▸ Source information
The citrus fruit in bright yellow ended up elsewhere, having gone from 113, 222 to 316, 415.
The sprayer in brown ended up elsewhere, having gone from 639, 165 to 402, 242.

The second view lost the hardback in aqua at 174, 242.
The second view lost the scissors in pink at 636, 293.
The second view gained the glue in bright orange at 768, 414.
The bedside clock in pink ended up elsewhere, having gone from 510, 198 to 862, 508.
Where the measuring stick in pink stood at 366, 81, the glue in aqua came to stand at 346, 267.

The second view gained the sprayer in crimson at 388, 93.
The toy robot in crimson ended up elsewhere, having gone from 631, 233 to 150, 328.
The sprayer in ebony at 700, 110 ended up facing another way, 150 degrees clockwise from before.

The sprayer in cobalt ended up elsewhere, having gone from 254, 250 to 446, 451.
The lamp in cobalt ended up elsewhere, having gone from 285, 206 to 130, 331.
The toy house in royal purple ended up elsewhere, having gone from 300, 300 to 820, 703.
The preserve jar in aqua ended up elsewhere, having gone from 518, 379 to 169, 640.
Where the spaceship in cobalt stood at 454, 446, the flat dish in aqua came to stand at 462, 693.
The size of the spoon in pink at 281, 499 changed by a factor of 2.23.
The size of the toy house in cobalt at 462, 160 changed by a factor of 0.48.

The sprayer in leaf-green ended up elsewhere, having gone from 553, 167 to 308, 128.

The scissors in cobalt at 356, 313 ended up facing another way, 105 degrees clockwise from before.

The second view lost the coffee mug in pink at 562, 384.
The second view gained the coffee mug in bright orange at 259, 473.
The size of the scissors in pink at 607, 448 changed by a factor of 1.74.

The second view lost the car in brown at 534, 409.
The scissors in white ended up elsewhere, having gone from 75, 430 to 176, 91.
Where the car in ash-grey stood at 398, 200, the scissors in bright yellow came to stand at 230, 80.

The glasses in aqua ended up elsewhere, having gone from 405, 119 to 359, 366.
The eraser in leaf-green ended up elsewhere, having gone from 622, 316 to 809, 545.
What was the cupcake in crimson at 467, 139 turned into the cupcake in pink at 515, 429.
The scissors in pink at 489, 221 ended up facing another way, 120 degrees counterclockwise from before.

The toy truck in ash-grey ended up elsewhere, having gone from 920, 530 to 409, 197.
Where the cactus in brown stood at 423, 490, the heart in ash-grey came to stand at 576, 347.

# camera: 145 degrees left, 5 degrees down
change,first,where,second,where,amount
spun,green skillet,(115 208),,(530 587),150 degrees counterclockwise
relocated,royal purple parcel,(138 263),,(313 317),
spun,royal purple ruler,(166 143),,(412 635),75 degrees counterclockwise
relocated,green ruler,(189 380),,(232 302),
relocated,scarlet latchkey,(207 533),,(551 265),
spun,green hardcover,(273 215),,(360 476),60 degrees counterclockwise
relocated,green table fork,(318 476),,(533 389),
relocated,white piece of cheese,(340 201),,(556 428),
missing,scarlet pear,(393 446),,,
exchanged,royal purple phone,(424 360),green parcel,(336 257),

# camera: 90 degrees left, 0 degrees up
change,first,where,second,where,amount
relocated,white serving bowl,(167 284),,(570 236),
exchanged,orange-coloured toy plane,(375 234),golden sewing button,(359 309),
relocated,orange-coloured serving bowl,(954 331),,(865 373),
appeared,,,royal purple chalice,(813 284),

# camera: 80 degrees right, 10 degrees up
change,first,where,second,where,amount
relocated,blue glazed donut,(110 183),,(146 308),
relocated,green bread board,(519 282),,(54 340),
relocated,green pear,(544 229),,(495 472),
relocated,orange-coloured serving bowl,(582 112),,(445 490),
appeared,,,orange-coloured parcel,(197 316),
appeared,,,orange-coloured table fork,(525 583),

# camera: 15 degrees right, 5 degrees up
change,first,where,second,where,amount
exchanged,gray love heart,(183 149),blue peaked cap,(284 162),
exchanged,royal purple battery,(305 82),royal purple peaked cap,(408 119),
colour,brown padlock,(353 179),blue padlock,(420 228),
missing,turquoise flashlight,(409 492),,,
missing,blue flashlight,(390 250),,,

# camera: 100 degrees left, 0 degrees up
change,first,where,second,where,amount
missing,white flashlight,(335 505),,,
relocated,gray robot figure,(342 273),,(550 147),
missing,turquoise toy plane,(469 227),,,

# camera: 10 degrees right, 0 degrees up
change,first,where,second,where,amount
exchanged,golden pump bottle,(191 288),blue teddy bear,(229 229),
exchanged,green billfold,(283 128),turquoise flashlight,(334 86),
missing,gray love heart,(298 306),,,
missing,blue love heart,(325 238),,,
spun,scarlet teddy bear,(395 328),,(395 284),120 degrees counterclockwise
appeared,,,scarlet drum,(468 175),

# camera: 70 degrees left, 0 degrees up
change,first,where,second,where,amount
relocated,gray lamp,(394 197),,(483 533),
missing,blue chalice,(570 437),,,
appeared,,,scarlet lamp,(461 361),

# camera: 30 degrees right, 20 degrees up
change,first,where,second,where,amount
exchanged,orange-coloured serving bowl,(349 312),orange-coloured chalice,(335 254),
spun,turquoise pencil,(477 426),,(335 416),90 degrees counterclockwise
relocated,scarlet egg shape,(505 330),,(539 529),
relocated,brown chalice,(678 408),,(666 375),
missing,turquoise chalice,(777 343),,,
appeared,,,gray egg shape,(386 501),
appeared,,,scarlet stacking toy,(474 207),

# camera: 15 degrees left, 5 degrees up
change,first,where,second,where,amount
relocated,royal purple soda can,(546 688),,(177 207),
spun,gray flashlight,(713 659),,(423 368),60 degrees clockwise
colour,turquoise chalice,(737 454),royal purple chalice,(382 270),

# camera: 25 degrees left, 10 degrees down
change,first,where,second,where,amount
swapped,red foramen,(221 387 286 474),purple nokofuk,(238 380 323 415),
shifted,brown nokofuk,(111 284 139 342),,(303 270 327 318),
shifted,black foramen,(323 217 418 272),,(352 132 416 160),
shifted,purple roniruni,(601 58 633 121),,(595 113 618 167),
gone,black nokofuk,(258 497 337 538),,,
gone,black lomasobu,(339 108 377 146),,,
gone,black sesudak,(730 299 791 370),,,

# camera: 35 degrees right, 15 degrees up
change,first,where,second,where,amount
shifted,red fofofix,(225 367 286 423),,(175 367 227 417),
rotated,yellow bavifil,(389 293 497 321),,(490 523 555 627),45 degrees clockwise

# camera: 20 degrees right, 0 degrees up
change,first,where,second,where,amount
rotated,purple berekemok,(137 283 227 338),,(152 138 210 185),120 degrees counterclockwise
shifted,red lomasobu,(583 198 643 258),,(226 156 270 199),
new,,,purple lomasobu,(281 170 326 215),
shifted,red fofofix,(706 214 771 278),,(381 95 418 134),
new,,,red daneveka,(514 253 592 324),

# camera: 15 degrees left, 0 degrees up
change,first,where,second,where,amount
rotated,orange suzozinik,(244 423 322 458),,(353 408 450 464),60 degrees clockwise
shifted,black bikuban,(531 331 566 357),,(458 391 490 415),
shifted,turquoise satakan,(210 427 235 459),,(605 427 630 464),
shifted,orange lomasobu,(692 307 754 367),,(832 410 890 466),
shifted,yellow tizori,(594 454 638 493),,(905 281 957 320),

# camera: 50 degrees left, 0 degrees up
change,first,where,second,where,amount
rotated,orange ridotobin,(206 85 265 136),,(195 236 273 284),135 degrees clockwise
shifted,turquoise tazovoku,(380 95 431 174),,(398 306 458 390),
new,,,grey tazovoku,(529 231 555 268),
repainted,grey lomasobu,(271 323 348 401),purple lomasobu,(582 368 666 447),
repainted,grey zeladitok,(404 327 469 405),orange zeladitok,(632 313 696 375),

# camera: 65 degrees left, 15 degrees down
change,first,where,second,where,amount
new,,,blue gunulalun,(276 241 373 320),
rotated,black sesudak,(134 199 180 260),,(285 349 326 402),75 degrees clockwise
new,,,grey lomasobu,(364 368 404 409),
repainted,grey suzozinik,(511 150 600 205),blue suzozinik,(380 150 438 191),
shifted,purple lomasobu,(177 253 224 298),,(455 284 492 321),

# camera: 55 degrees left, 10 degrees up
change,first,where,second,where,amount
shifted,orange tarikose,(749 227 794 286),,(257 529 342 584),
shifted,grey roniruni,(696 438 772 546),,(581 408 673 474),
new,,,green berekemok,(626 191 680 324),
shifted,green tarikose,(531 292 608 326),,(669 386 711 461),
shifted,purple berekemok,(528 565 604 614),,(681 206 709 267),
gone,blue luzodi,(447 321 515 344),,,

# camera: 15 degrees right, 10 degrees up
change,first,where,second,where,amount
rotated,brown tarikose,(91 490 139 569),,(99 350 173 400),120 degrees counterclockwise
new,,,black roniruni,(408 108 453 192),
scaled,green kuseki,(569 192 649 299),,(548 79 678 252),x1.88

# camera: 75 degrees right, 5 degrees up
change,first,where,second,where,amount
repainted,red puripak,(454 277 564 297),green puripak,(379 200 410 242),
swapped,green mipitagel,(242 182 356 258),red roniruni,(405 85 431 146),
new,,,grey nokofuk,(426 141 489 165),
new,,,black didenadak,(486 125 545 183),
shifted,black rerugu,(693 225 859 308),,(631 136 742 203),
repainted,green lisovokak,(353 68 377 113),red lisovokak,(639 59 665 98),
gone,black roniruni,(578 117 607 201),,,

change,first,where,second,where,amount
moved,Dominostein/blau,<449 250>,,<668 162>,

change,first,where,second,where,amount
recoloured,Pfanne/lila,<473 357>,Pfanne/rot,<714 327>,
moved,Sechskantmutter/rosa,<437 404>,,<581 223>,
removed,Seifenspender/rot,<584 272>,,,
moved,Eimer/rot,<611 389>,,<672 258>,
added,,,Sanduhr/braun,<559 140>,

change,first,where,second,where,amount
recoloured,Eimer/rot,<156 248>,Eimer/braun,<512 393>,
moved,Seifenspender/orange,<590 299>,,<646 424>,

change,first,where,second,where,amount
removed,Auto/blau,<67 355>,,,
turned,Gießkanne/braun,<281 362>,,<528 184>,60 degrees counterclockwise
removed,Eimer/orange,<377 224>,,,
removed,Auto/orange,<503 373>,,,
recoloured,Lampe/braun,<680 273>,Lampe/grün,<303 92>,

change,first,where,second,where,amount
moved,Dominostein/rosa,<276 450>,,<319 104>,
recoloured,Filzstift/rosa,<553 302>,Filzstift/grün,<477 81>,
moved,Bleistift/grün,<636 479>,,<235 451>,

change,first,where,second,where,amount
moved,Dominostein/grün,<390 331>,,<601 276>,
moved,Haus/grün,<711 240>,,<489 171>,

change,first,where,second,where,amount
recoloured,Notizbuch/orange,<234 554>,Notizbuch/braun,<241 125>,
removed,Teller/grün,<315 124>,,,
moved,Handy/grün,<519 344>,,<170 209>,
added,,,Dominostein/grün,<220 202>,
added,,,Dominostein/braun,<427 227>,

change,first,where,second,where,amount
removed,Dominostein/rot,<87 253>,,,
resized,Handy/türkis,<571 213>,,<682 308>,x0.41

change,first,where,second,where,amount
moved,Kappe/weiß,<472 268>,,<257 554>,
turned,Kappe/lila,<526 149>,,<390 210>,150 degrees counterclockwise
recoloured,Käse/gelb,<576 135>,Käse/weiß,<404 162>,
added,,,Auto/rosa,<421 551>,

▸ Exercise
Reproduce exactly the lines above from the line with "shifted,purple roniruni,(601 58" to the line with "gone,black lomasobu,(339 108", including both, and add nothing.

▸ Result
shifted,purple roniruni,(601 58 633 121),,(595 113 618 167),
gone,black nokofuk,(258 497 337 538),,,
gone,black lomasobu,(339 108 377 146),,,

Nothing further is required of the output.